(Materials provided begins)
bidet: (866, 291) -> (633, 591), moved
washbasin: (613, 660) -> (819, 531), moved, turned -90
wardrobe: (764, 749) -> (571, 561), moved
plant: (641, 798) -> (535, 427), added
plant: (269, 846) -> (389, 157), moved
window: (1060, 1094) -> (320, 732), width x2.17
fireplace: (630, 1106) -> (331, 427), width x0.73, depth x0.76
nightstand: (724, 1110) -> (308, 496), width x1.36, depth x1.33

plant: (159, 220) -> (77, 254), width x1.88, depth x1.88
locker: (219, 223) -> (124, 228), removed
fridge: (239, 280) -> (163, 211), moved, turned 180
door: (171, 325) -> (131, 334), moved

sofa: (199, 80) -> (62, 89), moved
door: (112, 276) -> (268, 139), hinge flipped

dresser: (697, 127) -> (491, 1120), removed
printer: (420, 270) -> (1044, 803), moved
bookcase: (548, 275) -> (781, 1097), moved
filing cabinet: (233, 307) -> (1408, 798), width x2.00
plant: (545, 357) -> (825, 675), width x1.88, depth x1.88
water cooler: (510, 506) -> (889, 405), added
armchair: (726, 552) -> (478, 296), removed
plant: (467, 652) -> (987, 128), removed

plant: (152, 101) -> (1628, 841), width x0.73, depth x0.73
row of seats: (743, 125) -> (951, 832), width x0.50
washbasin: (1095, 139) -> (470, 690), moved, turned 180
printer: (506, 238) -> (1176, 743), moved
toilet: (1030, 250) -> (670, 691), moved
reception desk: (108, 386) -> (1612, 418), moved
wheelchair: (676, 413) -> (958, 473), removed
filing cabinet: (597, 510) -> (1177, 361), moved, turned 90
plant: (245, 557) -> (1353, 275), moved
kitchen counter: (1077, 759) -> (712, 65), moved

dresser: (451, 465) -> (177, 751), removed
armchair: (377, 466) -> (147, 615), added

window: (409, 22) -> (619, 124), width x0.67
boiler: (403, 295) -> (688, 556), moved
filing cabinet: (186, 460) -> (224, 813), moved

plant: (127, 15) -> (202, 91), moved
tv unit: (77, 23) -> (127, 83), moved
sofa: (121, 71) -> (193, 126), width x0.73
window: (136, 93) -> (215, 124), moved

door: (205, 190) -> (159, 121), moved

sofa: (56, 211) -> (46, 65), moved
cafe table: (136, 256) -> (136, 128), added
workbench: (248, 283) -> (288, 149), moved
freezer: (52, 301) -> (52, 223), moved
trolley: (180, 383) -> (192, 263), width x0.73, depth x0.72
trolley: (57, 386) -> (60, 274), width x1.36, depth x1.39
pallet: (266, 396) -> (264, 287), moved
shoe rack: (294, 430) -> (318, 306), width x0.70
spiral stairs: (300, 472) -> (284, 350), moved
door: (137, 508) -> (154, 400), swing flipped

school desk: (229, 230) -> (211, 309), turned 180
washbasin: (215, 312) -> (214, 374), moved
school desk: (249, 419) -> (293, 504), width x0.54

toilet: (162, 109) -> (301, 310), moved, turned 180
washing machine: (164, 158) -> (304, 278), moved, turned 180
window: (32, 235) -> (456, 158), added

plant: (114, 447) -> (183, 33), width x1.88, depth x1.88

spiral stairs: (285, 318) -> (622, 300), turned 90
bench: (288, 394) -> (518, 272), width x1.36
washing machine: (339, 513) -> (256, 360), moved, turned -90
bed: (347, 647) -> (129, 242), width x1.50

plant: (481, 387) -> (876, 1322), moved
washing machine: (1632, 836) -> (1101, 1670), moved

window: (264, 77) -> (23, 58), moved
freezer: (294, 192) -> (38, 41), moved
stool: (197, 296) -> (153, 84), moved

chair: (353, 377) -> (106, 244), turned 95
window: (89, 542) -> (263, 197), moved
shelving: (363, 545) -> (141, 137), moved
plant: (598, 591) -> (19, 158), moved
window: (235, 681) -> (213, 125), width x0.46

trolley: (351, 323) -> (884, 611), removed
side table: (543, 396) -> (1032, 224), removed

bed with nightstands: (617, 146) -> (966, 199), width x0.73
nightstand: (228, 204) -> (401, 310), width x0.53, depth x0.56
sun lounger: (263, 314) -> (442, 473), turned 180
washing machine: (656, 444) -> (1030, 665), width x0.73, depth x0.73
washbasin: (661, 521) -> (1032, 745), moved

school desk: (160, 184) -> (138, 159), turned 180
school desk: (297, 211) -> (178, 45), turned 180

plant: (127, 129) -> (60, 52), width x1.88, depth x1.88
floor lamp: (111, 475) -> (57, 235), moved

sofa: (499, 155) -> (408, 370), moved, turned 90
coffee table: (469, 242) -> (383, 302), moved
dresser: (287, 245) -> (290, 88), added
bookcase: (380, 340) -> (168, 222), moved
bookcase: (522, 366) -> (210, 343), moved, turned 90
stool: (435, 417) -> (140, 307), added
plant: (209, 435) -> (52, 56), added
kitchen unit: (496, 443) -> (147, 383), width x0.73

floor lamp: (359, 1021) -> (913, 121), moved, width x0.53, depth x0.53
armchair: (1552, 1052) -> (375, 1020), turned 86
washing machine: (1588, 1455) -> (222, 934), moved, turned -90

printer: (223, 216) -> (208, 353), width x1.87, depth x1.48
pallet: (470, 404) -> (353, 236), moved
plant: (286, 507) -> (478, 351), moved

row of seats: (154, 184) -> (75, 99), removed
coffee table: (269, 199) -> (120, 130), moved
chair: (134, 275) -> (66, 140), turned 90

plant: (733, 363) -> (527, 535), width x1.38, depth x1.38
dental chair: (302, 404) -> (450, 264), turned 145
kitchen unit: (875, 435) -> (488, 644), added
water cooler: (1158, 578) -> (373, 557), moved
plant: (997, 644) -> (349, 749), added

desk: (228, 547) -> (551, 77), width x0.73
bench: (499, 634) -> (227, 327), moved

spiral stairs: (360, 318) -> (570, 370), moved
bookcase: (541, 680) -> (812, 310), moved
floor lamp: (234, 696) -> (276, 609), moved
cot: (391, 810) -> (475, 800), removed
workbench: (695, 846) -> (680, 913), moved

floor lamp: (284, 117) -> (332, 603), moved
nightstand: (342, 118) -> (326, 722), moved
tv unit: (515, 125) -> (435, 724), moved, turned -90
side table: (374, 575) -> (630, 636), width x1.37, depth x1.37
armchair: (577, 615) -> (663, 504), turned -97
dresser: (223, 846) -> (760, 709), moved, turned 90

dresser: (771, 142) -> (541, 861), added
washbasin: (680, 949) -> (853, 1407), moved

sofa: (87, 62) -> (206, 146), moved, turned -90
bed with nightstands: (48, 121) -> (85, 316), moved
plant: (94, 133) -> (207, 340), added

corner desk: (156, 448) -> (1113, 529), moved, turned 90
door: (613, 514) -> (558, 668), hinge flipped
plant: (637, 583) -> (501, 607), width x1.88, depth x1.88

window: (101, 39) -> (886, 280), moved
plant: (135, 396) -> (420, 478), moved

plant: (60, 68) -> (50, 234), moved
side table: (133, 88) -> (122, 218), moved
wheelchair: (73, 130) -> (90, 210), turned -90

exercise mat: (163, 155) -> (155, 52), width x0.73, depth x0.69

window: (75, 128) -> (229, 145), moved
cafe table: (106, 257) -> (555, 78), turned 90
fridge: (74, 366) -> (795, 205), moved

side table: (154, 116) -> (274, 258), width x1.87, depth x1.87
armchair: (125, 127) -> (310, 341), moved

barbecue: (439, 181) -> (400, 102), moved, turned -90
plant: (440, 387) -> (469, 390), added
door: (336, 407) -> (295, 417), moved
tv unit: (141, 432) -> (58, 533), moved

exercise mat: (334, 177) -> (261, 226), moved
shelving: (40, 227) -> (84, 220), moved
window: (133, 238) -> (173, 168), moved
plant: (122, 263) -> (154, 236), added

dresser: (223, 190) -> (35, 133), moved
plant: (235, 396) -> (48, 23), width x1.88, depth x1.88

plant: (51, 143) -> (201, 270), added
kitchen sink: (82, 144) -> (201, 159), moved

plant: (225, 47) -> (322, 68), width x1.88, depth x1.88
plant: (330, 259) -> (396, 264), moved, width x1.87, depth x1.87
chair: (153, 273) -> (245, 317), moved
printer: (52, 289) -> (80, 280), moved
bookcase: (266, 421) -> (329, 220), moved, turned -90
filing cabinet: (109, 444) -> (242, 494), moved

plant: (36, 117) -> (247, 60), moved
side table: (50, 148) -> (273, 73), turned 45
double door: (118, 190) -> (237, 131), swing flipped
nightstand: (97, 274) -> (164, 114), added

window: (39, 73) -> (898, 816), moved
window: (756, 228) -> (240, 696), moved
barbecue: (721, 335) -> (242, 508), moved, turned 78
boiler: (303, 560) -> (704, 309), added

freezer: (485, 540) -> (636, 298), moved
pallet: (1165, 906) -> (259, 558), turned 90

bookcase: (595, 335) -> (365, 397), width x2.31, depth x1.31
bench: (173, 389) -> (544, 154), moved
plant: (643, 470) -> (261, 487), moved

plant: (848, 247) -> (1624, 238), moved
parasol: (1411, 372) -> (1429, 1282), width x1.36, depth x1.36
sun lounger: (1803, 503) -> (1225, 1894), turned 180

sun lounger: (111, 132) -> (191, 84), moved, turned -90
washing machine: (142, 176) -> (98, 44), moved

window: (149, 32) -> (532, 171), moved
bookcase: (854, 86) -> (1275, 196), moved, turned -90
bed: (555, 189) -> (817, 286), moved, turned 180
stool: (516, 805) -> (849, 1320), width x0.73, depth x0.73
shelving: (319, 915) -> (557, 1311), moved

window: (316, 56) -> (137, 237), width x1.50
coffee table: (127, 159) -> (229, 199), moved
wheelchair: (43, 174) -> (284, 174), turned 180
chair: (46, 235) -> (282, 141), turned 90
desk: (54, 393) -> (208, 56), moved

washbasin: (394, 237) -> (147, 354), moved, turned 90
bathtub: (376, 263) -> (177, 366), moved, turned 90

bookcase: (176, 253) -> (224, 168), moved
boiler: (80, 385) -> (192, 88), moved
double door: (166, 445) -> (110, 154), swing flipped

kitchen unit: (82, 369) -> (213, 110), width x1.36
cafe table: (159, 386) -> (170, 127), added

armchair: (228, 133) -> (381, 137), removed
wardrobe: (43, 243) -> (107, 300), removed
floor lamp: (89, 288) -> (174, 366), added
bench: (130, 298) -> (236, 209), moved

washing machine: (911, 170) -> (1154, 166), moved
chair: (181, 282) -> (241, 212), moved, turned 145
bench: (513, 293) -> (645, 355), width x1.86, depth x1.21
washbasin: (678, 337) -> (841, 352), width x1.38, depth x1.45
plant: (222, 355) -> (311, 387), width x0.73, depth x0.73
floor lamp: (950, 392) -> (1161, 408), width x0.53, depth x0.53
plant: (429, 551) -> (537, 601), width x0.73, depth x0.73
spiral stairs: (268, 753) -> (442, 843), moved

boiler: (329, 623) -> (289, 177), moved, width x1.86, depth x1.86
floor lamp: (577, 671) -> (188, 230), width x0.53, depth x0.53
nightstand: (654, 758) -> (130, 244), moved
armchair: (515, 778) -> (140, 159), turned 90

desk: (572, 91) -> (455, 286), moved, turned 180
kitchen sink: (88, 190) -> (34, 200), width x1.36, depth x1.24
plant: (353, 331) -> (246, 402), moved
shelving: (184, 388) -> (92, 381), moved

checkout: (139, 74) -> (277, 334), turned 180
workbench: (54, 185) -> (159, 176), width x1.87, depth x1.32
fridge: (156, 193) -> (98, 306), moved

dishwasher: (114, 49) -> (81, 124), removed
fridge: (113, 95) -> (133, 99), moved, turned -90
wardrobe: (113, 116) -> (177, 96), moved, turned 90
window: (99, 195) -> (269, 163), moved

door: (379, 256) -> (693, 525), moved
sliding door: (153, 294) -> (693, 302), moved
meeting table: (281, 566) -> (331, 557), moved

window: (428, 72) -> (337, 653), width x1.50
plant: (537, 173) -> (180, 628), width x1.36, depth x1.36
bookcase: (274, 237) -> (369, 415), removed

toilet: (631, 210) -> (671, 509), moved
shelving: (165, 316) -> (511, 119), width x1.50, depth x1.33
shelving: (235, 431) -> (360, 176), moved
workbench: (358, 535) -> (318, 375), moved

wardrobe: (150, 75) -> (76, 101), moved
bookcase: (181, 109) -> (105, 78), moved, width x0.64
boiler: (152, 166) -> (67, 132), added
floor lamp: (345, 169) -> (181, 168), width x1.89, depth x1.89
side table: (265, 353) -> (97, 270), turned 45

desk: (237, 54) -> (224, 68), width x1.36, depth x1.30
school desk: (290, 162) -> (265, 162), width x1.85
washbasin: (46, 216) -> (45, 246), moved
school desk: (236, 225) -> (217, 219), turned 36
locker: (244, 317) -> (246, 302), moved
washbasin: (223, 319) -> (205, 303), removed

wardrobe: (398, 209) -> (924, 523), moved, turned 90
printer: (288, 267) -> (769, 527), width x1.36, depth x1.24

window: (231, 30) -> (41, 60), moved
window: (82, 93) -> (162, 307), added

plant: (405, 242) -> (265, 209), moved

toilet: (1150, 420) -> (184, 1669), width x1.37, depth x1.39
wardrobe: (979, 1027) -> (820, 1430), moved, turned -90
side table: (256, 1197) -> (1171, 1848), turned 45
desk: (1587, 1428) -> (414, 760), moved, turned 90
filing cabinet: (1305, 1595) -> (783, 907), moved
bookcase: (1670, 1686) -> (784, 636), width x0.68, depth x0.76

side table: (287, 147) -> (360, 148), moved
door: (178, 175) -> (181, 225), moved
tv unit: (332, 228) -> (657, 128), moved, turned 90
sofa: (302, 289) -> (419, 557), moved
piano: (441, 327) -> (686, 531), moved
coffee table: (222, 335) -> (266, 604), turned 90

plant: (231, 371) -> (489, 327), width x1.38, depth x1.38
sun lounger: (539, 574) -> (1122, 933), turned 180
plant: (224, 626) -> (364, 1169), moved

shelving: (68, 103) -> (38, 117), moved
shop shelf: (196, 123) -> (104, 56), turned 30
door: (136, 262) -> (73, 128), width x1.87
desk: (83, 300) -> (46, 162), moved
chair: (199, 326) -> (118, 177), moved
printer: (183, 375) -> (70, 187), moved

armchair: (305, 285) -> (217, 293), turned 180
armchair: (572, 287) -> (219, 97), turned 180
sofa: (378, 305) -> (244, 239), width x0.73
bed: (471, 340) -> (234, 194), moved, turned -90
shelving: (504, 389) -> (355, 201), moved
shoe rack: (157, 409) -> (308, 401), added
(Materials provided ends)
Show every line from the entries that includes the word "wheelchair".

Result of this task
wheelchair: (676, 413) -> (958, 473), removed
wheelchair: (73, 130) -> (90, 210), turned -90
wheelchair: (43, 174) -> (284, 174), turned 180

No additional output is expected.